### Assignment
In the records below, find the line with "R12: 680 (GND, W10) -> 5.6k (GND, W10)" and the line with "D1: schottky 1N5817"; return exactly those lines and every line between them.

### Material provided
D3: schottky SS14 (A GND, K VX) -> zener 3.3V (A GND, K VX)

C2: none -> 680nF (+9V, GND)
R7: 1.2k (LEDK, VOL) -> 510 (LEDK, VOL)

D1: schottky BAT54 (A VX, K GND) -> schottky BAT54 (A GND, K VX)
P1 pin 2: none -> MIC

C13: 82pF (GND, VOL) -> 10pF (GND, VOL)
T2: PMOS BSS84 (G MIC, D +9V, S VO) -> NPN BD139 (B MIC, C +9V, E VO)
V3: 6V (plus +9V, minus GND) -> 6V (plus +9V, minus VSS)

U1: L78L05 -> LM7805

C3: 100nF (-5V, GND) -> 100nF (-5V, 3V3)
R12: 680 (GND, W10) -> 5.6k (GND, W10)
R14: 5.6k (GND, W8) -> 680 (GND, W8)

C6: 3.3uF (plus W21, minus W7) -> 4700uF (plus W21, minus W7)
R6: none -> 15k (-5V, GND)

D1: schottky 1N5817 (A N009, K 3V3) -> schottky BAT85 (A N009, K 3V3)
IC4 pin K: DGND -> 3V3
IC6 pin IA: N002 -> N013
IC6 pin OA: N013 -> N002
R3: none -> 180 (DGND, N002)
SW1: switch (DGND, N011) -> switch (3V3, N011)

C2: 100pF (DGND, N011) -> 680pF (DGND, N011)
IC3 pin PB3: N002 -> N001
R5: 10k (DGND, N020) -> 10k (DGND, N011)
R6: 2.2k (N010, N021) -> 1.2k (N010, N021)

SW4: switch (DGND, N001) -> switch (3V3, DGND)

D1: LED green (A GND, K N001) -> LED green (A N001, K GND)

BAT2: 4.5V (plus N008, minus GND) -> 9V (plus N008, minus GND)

### Solution to the problem
R12: 680 (GND, W10) -> 5.6k (GND, W10)
R14: 5.6k (GND, W8) -> 680 (GND, W8)

C6: 3.3uF (plus W21, minus W7) -> 4700uF (plus W21, minus W7)
R6: none -> 15k (-5V, GND)

D1: schottky 1N5817 (A N009, K 3V3) -> schottky BAT85 (A N009, K 3V3)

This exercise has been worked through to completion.